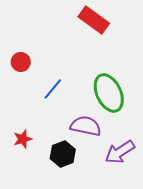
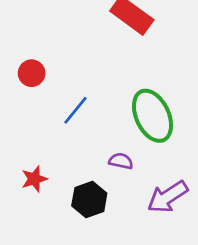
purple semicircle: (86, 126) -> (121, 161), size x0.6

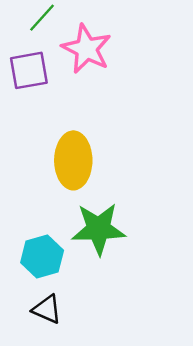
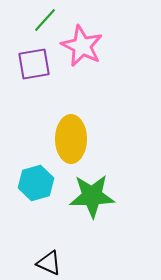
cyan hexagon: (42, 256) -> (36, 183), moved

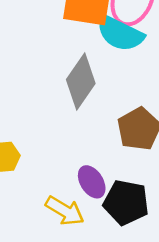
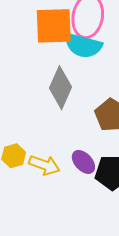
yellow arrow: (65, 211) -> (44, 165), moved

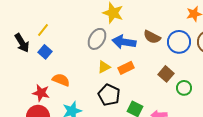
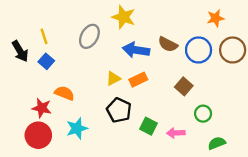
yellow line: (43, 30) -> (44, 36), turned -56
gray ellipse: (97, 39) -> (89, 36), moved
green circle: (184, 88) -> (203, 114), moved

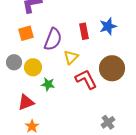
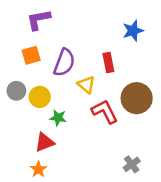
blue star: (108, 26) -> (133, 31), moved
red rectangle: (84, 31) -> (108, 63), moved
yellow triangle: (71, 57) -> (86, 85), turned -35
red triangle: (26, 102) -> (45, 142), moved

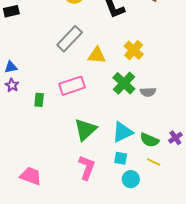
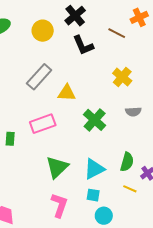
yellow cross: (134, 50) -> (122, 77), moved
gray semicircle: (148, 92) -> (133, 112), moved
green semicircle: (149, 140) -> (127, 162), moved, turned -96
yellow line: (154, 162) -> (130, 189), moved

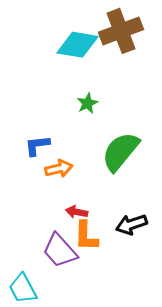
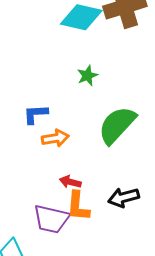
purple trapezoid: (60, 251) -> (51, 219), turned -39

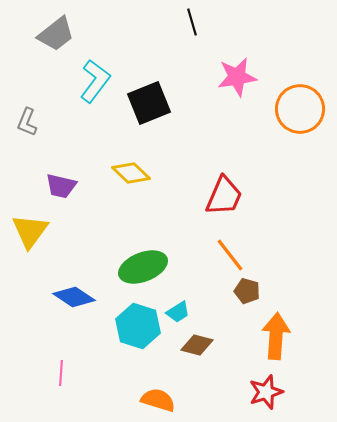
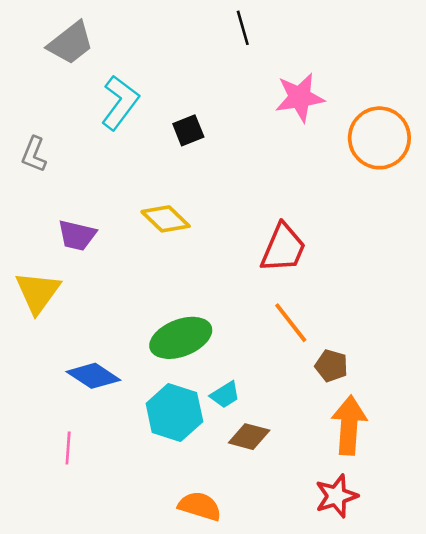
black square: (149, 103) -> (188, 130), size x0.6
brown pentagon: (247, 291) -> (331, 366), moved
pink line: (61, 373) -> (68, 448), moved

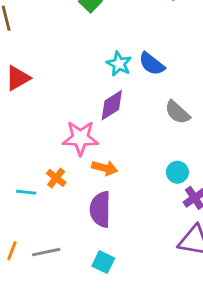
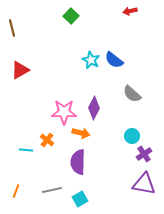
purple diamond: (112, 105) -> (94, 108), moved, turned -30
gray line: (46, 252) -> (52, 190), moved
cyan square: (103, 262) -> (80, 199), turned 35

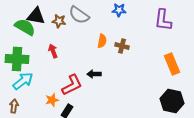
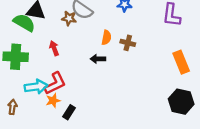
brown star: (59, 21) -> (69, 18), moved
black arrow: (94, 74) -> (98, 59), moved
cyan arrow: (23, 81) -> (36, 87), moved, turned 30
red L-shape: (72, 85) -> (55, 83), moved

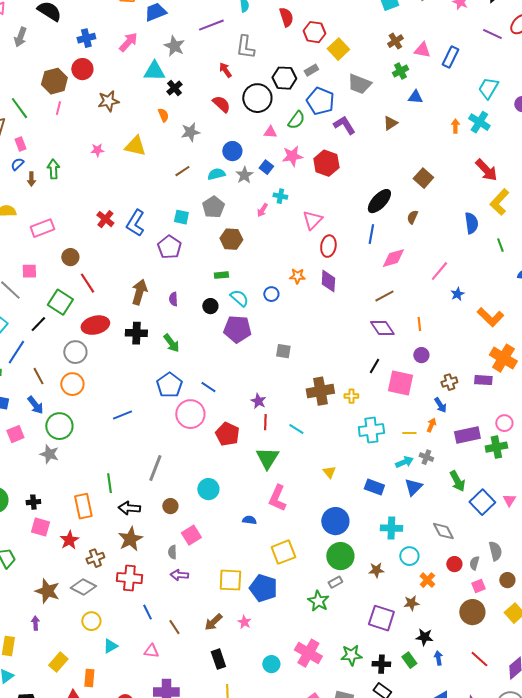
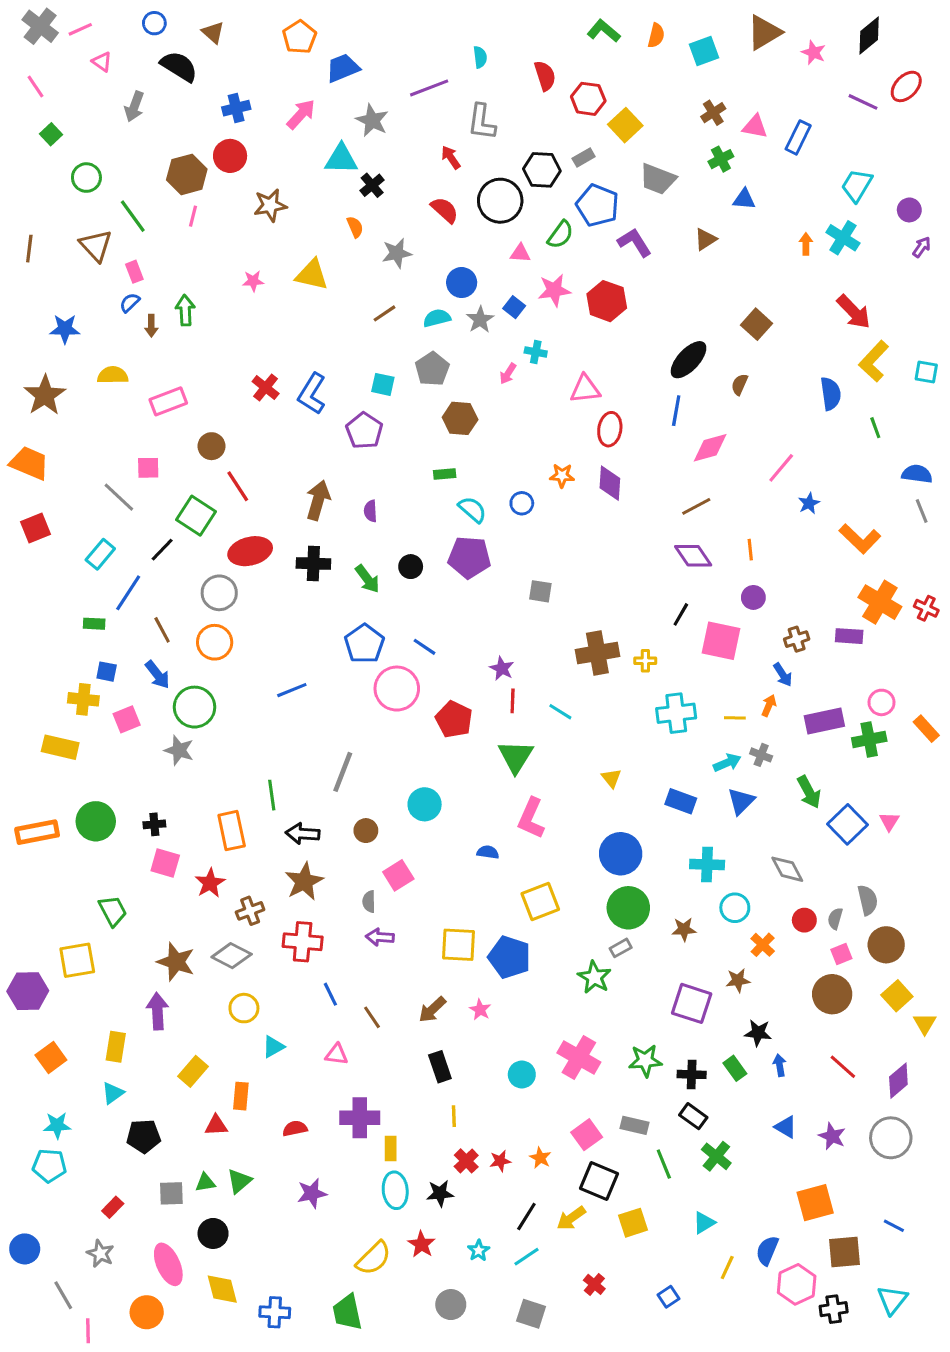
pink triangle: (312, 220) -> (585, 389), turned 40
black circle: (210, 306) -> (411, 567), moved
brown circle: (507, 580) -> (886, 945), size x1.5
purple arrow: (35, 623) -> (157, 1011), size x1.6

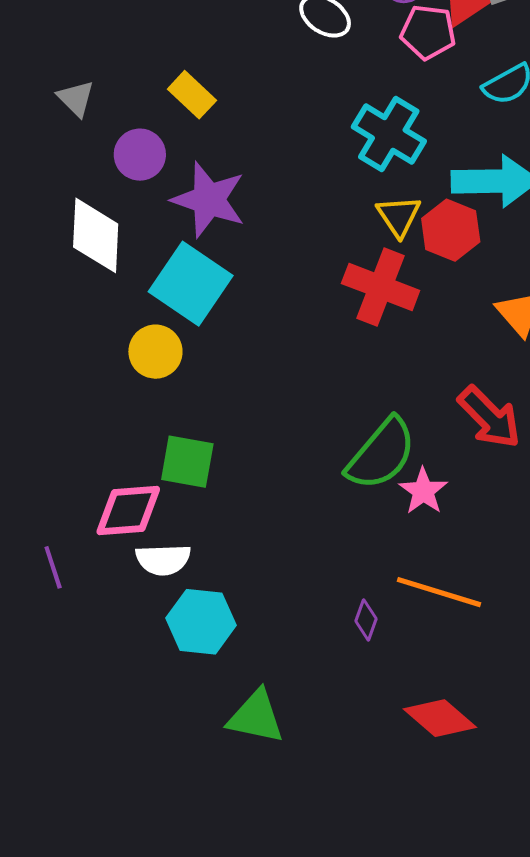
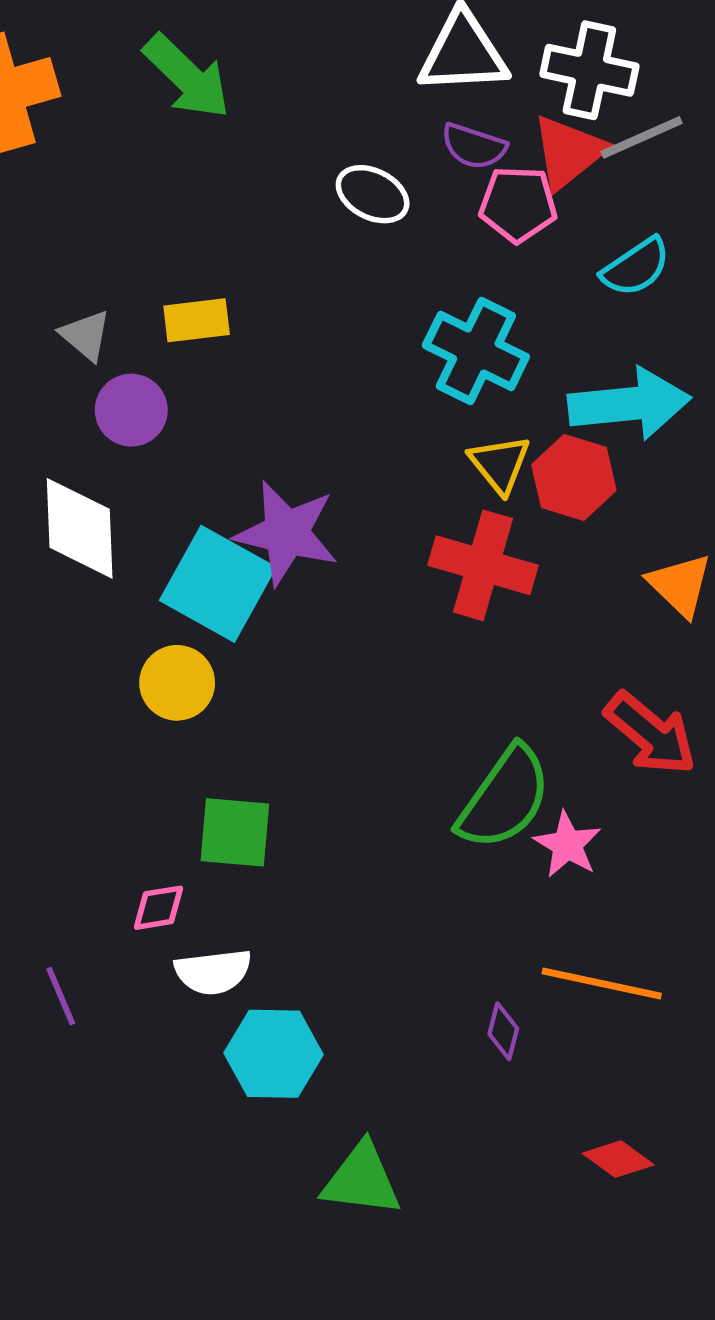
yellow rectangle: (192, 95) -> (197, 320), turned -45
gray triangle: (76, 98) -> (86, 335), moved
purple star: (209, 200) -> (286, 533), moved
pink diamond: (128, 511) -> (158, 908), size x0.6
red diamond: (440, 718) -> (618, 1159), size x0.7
+++++
▶ Assigned task: From the line containing "yellow rectangle: (192, 95)" to the last line of the material, please quote every line exactly and only those.

▶ Response to this exercise:
yellow rectangle: (192, 95) -> (197, 320), turned -45
gray triangle: (76, 98) -> (86, 335), moved
purple star: (209, 200) -> (286, 533), moved
pink diamond: (128, 511) -> (158, 908), size x0.6
red diamond: (440, 718) -> (618, 1159), size x0.7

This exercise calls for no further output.